Since the copy must match the original, write out each record word for word, skipping only the pictures.

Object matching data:
***

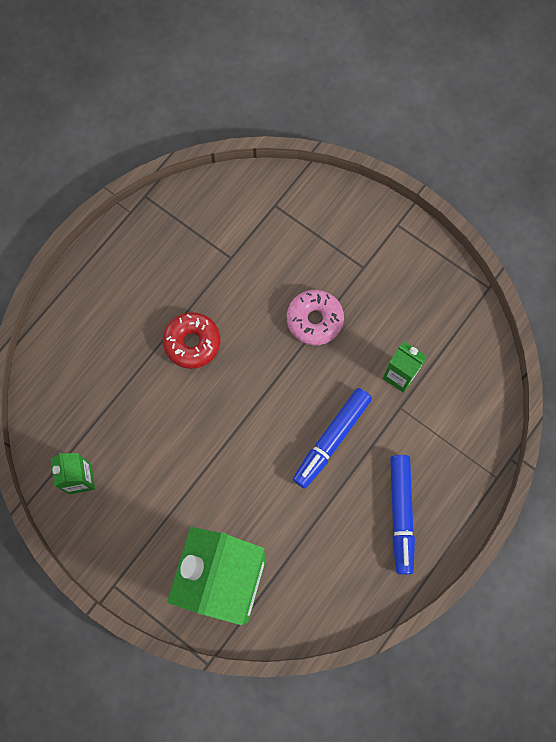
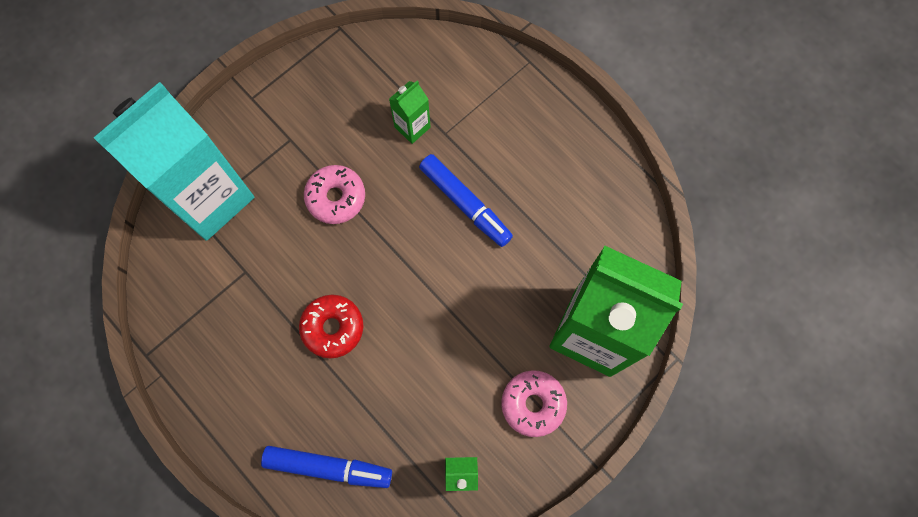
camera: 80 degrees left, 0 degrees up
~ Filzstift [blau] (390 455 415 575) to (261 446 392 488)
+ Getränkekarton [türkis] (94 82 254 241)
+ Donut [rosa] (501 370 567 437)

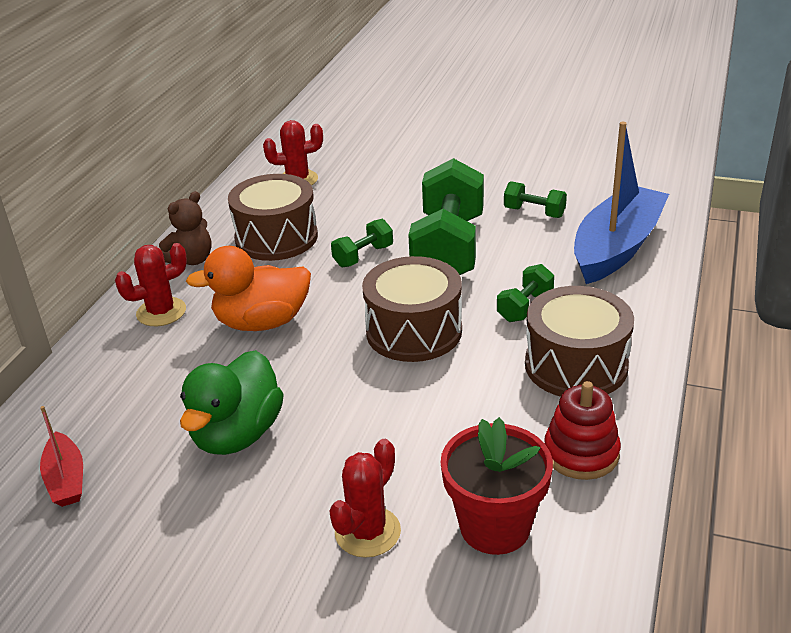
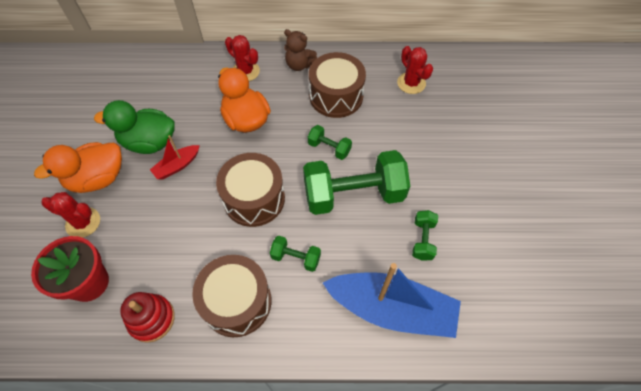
camera: 70 degrees right, 25 degrees up
~ Boot [rot] (40 406 83 507) to (150 135 200 179)
+ Ente [orange] (34 142 122 193)

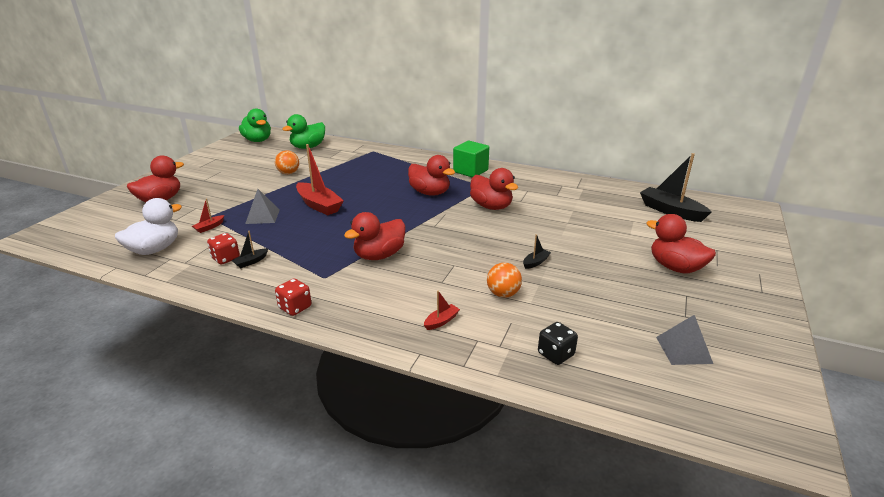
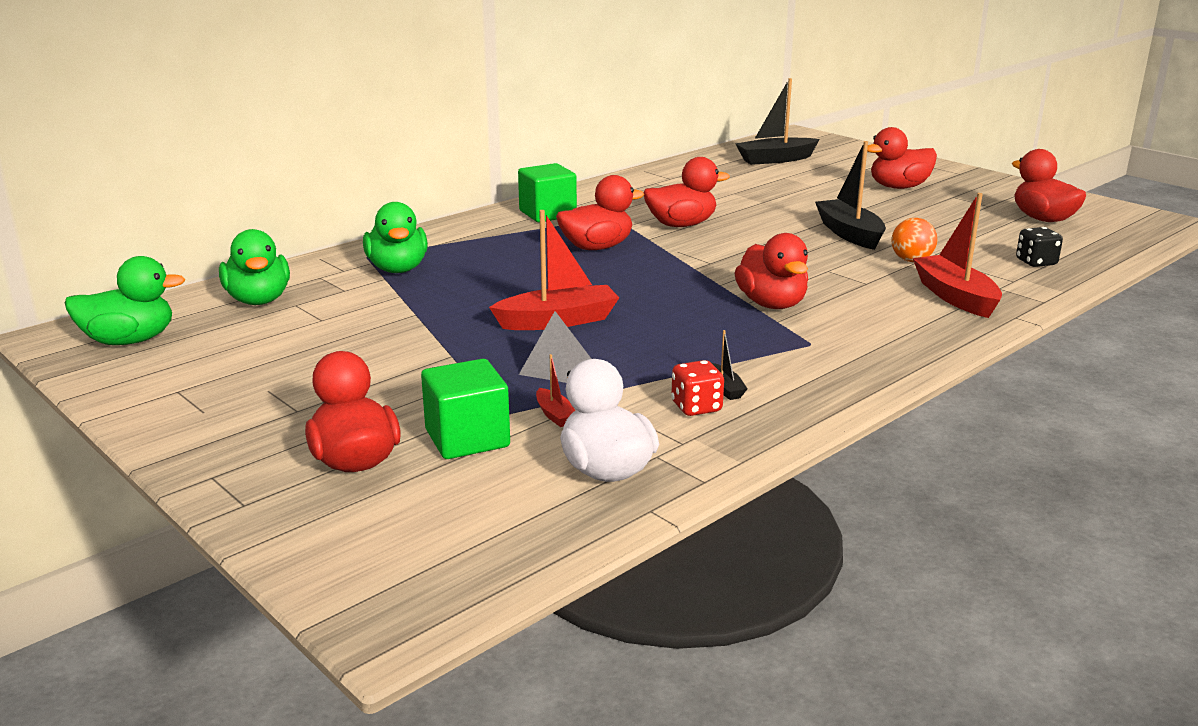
camera: 65 degrees left, 5 degrees down
- Ball [orange] (275 150 299 174)
- Spielwürfel [rot] (275 279 311 316)
~ Boot [rot] (424 291 460 330) = (913 193 1002 318) x2.18
~ Boot [schwarz] (523 234 551 269) = (815 141 886 250) x2.18
~ Pyramide [grau] (656 315 713 365) to Ente [rot] (1012 149 1086 222)
+ Ente [grün] (363 202 428 273)
+ Kubus [grün] (421 359 510 459)

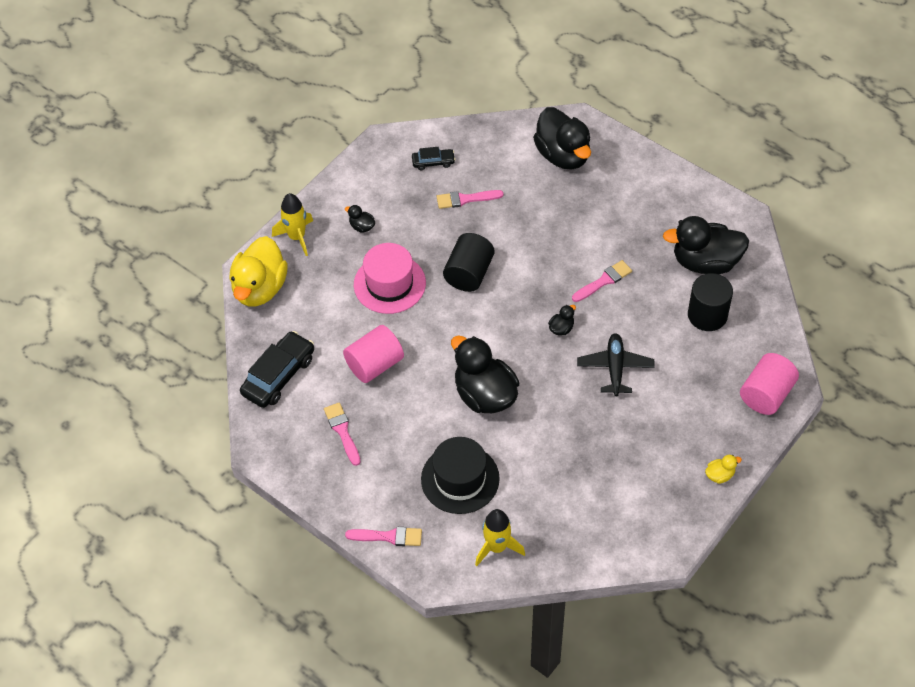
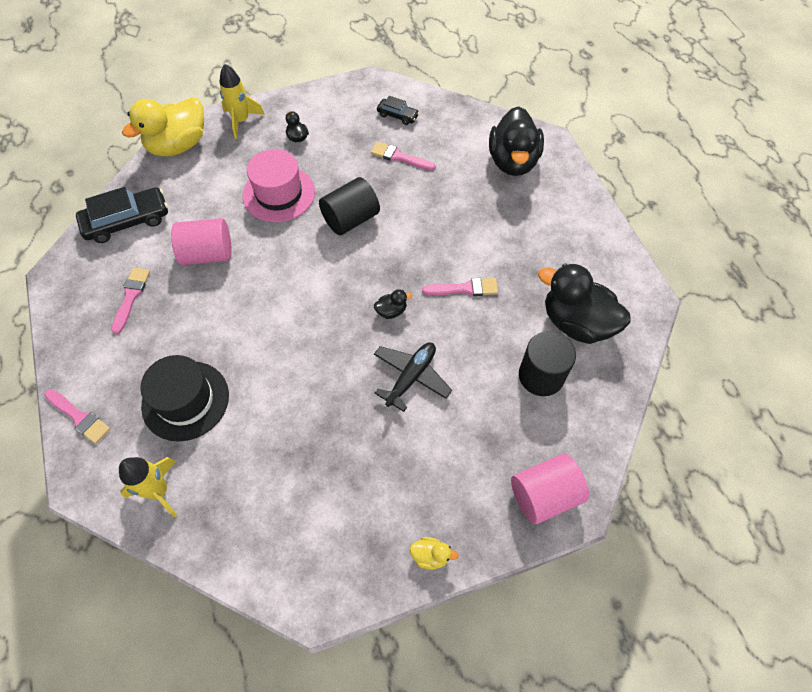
camera: 30 degrees right, 5 degrees up
- Ente [schwarz] (451 335 519 414)

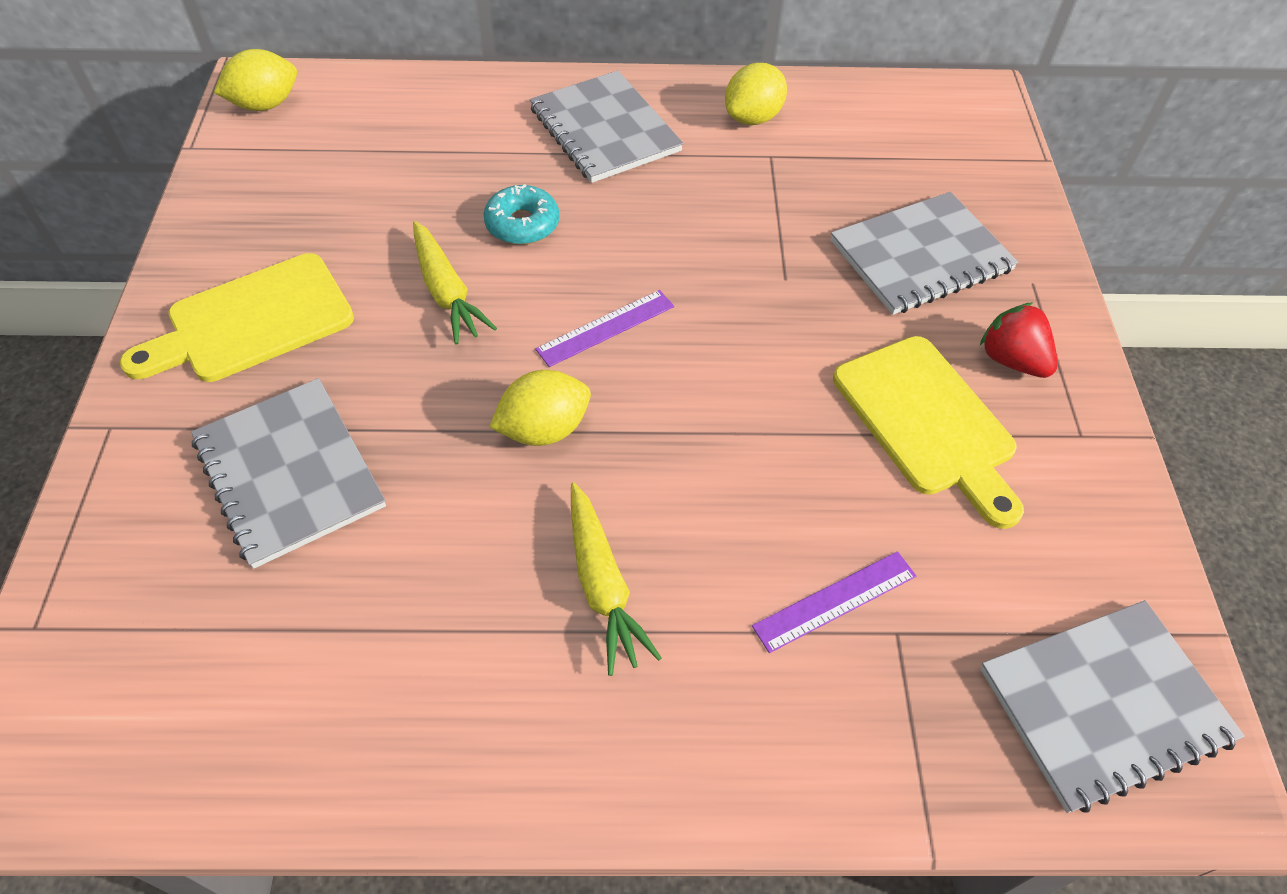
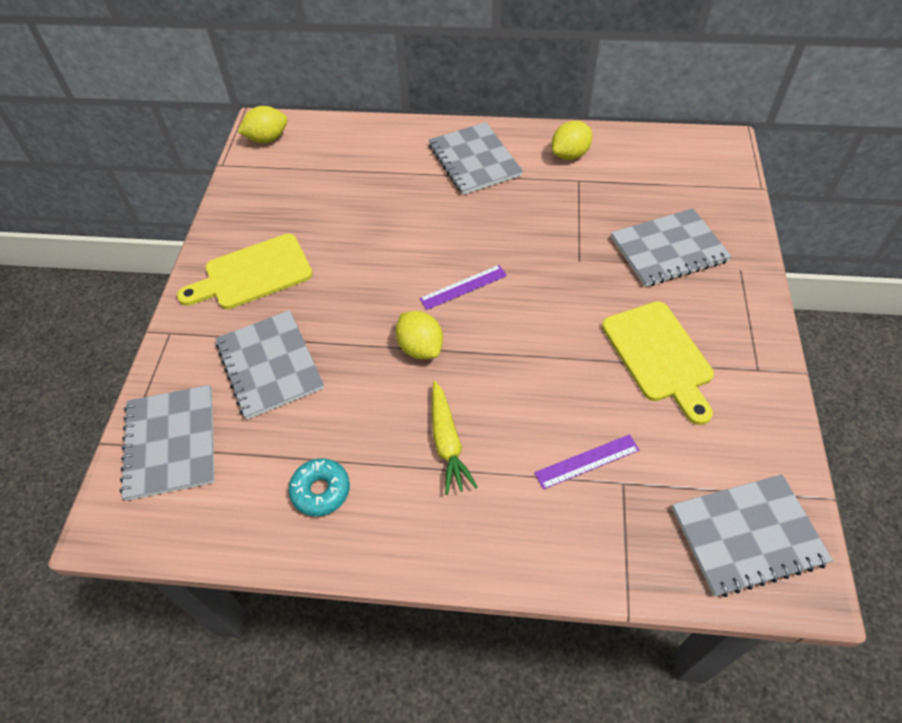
camera: 10 degrees right, 0 degrees up
- Karotte [gelb] (413 221 497 345)
~ Donut [türkis] (483 184 559 245) to (289 458 350 516)
~ Zitrone [gelb] (489 370 591 446) = (395 311 443 359) 75 degrees clockwise
- Erdbeere [rot] (980 302 1058 378)
+ Notizbuch [grau] (119 385 215 501)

***

== TASK RESPONSE ==
camera: 80 degrees left, 0 degrees up
~ Filzstift [blau] (390 455 415 575) to (261 446 392 488)
+ Getränkekarton [türkis] (94 82 254 241)
+ Donut [rosa] (501 370 567 437)

camera: 70 degrees right, 25 degrees up
~ Boot [rot] (40 406 83 507) to (150 135 200 179)
+ Ente [orange] (34 142 122 193)

camera: 65 degrees left, 5 degrees down
- Ball [orange] (275 150 299 174)
- Spielwürfel [rot] (275 279 311 316)
~ Boot [rot] (424 291 460 330) = (913 193 1002 318) x2.18
~ Boot [schwarz] (523 234 551 269) = (815 141 886 250) x2.18
~ Pyramide [grau] (656 315 713 365) to Ente [rot] (1012 149 1086 222)
+ Ente [grün] (363 202 428 273)
+ Kubus [grün] (421 359 510 459)

camera: 30 degrees right, 5 degrees up
- Ente [schwarz] (451 335 519 414)

camera: 10 degrees right, 0 degrees up
- Karotte [gelb] (413 221 497 345)
~ Donut [türkis] (483 184 559 245) to (289 458 350 516)
~ Zitrone [gelb] (489 370 591 446) = (395 311 443 359) 75 degrees clockwise
- Erdbeere [rot] (980 302 1058 378)
+ Notizbuch [grau] (119 385 215 501)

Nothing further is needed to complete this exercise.